WHAT IS REQUIRED: Exactly the lines from the one containing "SW101: switch (GND, NET21)" through the final line of the listing are to be retyped, and nothing more.

PROVIDED MATERIAL:
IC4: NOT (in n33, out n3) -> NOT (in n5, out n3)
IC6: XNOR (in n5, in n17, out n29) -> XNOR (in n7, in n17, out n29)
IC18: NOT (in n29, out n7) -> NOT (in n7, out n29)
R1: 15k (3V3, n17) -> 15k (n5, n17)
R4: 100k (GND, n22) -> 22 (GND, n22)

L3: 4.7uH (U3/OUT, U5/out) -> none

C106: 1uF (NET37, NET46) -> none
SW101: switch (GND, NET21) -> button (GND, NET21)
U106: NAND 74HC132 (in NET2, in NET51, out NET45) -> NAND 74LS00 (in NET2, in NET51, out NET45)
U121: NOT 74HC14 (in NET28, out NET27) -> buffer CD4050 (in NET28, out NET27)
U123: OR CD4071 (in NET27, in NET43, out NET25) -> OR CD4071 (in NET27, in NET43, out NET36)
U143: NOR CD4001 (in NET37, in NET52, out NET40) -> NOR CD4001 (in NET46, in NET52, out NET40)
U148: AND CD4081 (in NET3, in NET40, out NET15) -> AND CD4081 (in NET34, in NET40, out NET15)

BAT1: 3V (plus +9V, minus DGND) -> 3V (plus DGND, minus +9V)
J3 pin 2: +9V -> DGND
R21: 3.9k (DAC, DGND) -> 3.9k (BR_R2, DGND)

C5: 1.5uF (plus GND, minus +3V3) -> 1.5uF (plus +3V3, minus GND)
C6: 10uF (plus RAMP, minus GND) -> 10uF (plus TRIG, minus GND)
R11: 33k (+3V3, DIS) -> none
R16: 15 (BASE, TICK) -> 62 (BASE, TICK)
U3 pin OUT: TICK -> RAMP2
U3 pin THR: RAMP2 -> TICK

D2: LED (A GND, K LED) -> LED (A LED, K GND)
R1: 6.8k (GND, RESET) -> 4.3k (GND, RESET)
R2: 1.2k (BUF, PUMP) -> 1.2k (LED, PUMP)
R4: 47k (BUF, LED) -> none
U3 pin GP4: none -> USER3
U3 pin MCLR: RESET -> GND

ANSWER BOX:
SW101: switch (GND, NET21) -> button (GND, NET21)
U106: NAND 74HC132 (in NET2, in NET51, out NET45) -> NAND 74LS00 (in NET2, in NET51, out NET45)
U121: NOT 74HC14 (in NET28, out NET27) -> buffer CD4050 (in NET28, out NET27)
U123: OR CD4071 (in NET27, in NET43, out NET25) -> OR CD4071 (in NET27, in NET43, out NET36)
U143: NOR CD4001 (in NET37, in NET52, out NET40) -> NOR CD4001 (in NET46, in NET52, out NET40)
U148: AND CD4081 (in NET3, in NET40, out NET15) -> AND CD4081 (in NET34, in NET40, out NET15)

BAT1: 3V (plus +9V, minus DGND) -> 3V (plus DGND, minus +9V)
J3 pin 2: +9V -> DGND
R21: 3.9k (DAC, DGND) -> 3.9k (BR_R2, DGND)

C5: 1.5uF (plus GND, minus +3V3) -> 1.5uF (plus +3V3, minus GND)
C6: 10uF (plus RAMP, minus GND) -> 10uF (plus TRIG, minus GND)
R11: 33k (+3V3, DIS) -> none
R16: 15 (BASE, TICK) -> 62 (BASE, TICK)
U3 pin OUT: TICK -> RAMP2
U3 pin THR: RAMP2 -> TICK

D2: LED (A GND, K LED) -> LED (A LED, K GND)
R1: 6.8k (GND, RESET) -> 4.3k (GND, RESET)
R2: 1.2k (BUF, PUMP) -> 1.2k (LED, PUMP)
R4: 47k (BUF, LED) -> none
U3 pin GP4: none -> USER3
U3 pin MCLR: RESET -> GND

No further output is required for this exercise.